__EXERCISE GOAL__.
In the records below, find the line containing "(523, 507) = (714, 417): brown" and the line containing "(679, 354) = (803, 239): pink button -> none"; please repeat exactly the lines from one to the other, both included, and nothing more.

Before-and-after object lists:
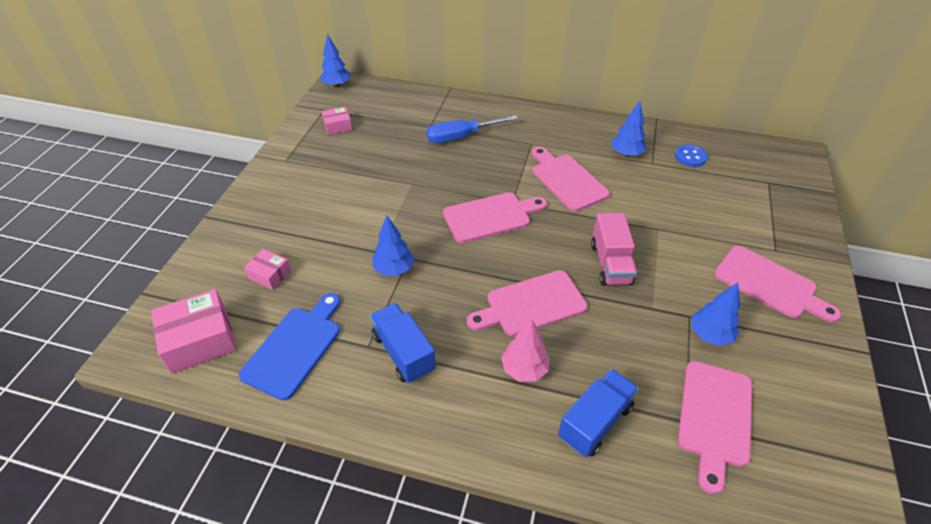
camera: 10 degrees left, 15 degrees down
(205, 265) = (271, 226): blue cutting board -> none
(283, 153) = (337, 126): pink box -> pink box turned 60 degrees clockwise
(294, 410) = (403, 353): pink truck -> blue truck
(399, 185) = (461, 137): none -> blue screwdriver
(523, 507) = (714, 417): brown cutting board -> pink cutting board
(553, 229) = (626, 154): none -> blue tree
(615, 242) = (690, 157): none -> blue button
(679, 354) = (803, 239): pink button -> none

--

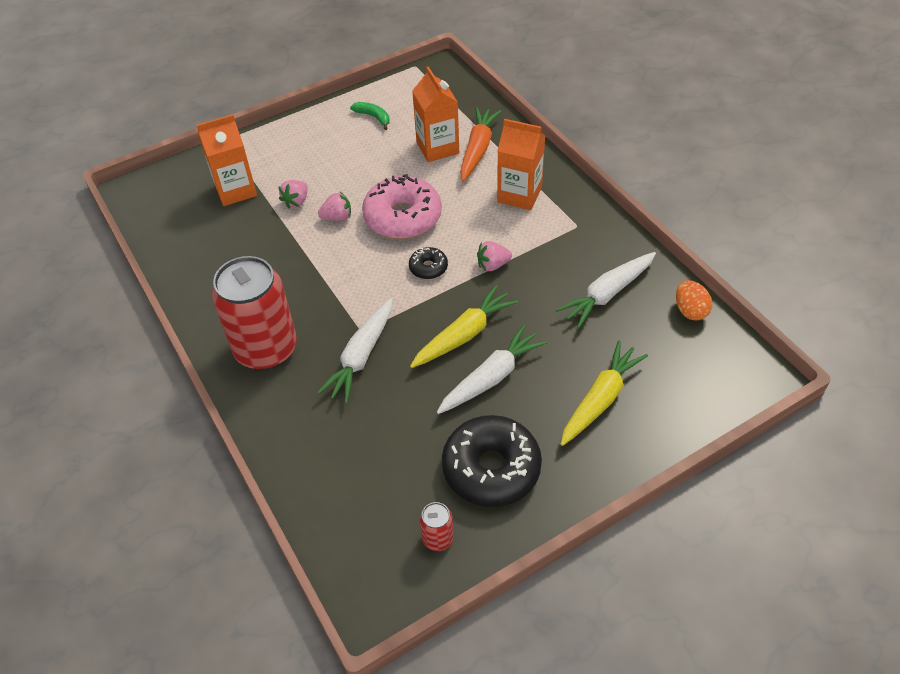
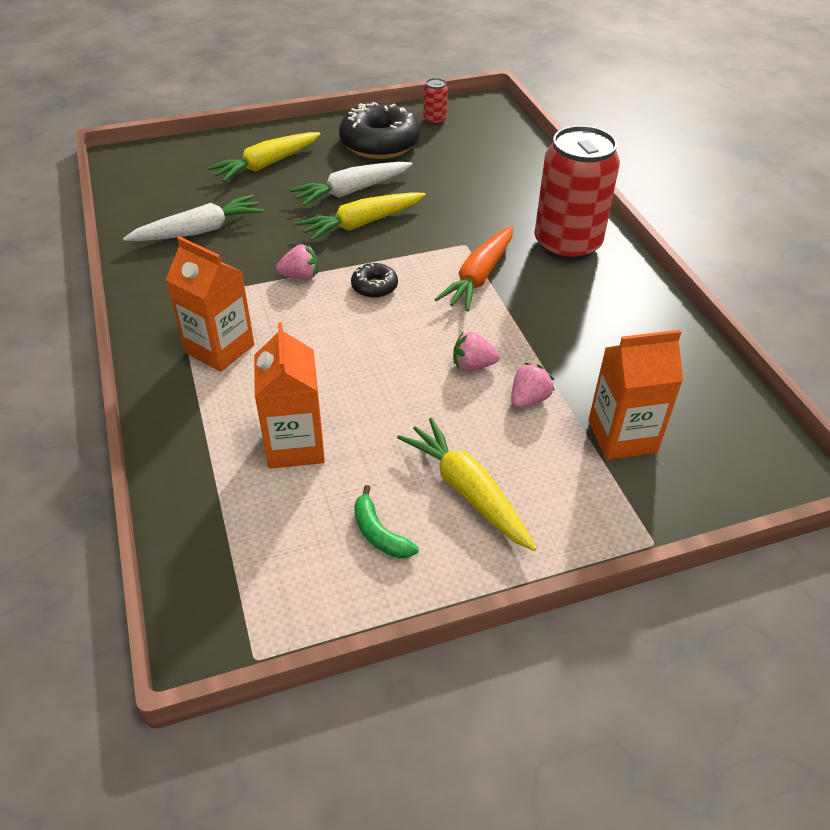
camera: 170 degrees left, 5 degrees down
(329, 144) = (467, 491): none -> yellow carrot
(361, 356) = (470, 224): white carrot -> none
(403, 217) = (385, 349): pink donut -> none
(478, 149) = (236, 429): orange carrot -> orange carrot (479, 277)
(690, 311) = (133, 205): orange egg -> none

__TASK OUTPUT__.
(523, 507) = (714, 417): brown cutting board -> pink cutting board
(553, 229) = (626, 154): none -> blue tree
(615, 242) = (690, 157): none -> blue button
(679, 354) = (803, 239): pink button -> none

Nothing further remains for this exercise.